What is required =>
When you answer, copy every line of the listing below exactly.

Data supplied =>
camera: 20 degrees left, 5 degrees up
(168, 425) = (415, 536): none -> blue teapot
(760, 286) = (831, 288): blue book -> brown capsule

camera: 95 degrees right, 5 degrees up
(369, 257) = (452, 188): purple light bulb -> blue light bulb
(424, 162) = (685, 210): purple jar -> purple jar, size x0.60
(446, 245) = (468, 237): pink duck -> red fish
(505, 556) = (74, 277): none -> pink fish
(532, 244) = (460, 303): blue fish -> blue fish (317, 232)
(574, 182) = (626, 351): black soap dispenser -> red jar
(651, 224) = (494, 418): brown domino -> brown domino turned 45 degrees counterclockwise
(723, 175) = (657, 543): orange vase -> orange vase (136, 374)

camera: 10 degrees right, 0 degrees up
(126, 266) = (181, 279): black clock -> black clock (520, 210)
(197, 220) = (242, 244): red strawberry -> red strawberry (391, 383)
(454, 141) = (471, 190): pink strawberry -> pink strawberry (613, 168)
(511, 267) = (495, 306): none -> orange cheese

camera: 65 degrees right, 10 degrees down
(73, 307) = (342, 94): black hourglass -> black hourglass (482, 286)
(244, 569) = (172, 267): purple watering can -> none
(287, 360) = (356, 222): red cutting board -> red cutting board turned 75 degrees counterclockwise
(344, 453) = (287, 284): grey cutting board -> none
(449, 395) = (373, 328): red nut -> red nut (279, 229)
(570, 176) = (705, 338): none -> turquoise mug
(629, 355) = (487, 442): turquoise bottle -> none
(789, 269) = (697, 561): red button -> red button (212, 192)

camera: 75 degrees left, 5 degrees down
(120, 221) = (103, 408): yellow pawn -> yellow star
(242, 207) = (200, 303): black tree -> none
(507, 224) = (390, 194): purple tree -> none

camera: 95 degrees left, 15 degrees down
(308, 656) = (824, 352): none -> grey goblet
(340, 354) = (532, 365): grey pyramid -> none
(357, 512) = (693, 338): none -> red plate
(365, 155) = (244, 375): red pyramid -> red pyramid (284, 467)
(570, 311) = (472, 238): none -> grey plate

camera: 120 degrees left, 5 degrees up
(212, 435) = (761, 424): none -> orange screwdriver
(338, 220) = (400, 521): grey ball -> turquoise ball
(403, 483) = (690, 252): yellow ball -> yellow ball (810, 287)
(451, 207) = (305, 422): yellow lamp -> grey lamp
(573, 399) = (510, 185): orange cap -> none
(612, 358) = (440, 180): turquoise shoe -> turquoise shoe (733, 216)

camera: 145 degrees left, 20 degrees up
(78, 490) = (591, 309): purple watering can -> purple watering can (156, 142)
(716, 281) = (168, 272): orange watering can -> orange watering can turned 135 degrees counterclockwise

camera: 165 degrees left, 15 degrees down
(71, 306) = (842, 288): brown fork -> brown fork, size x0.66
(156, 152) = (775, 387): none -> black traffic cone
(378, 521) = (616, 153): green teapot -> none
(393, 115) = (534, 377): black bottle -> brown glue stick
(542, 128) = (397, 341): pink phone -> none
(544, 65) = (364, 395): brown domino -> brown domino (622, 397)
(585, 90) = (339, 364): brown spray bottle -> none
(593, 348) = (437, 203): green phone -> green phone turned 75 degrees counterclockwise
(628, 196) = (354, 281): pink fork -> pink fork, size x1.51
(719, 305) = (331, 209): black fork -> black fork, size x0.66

Expected answer =>
camera: 20 degrees left, 5 degrees up
(168, 425) = (415, 536): none -> blue teapot
(760, 286) = (831, 288): blue book -> brown capsule

camera: 95 degrees right, 5 degrees up
(369, 257) = (452, 188): purple light bulb -> blue light bulb
(424, 162) = (685, 210): purple jar -> purple jar, size x0.60
(446, 245) = (468, 237): pink duck -> red fish
(505, 556) = (74, 277): none -> pink fish
(532, 244) = (460, 303): blue fish -> blue fish (317, 232)
(574, 182) = (626, 351): black soap dispenser -> red jar
(651, 224) = (494, 418): brown domino -> brown domino turned 45 degrees counterclockwise
(723, 175) = (657, 543): orange vase -> orange vase (136, 374)

camera: 10 degrees right, 0 degrees up
(126, 266) = (181, 279): black clock -> black clock (520, 210)
(197, 220) = (242, 244): red strawberry -> red strawberry (391, 383)
(454, 141) = (471, 190): pink strawberry -> pink strawberry (613, 168)
(511, 267) = (495, 306): none -> orange cheese

camera: 65 degrees right, 10 degrees down
(73, 307) = (342, 94): black hourglass -> black hourglass (482, 286)
(244, 569) = (172, 267): purple watering can -> none
(287, 360) = (356, 222): red cutting board -> red cutting board turned 75 degrees counterclockwise
(344, 453) = (287, 284): grey cutting board -> none
(449, 395) = (373, 328): red nut -> red nut (279, 229)
(570, 176) = (705, 338): none -> turquoise mug
(629, 355) = (487, 442): turquoise bottle -> none
(789, 269) = (697, 561): red button -> red button (212, 192)

camera: 75 degrees left, 5 degrees down
(120, 221) = (103, 408): yellow pawn -> yellow star
(242, 207) = (200, 303): black tree -> none
(507, 224) = (390, 194): purple tree -> none

camera: 95 degrees left, 15 degrees down
(308, 656) = (824, 352): none -> grey goblet
(340, 354) = (532, 365): grey pyramid -> none
(357, 512) = (693, 338): none -> red plate
(365, 155) = (244, 375): red pyramid -> red pyramid (284, 467)
(570, 311) = (472, 238): none -> grey plate

camera: 120 degrees left, 5 degrees up
(212, 435) = (761, 424): none -> orange screwdriver
(338, 220) = (400, 521): grey ball -> turquoise ball
(403, 483) = (690, 252): yellow ball -> yellow ball (810, 287)
(451, 207) = (305, 422): yellow lamp -> grey lamp
(573, 399) = (510, 185): orange cap -> none
(612, 358) = (440, 180): turquoise shoe -> turquoise shoe (733, 216)

camera: 145 degrees left, 20 degrees up
(78, 490) = (591, 309): purple watering can -> purple watering can (156, 142)
(716, 281) = (168, 272): orange watering can -> orange watering can turned 135 degrees counterclockwise

camera: 165 degrees left, 15 degrees down
(71, 306) = (842, 288): brown fork -> brown fork, size x0.66
(156, 152) = (775, 387): none -> black traffic cone
(378, 521) = (616, 153): green teapot -> none
(393, 115) = (534, 377): black bottle -> brown glue stick
(542, 128) = (397, 341): pink phone -> none
(544, 65) = (364, 395): brown domino -> brown domino (622, 397)
(585, 90) = (339, 364): brown spray bottle -> none
(593, 348) = (437, 203): green phone -> green phone turned 75 degrees counterclockwise
(628, 196) = (354, 281): pink fork -> pink fork, size x1.51
(719, 305) = (331, 209): black fork -> black fork, size x0.66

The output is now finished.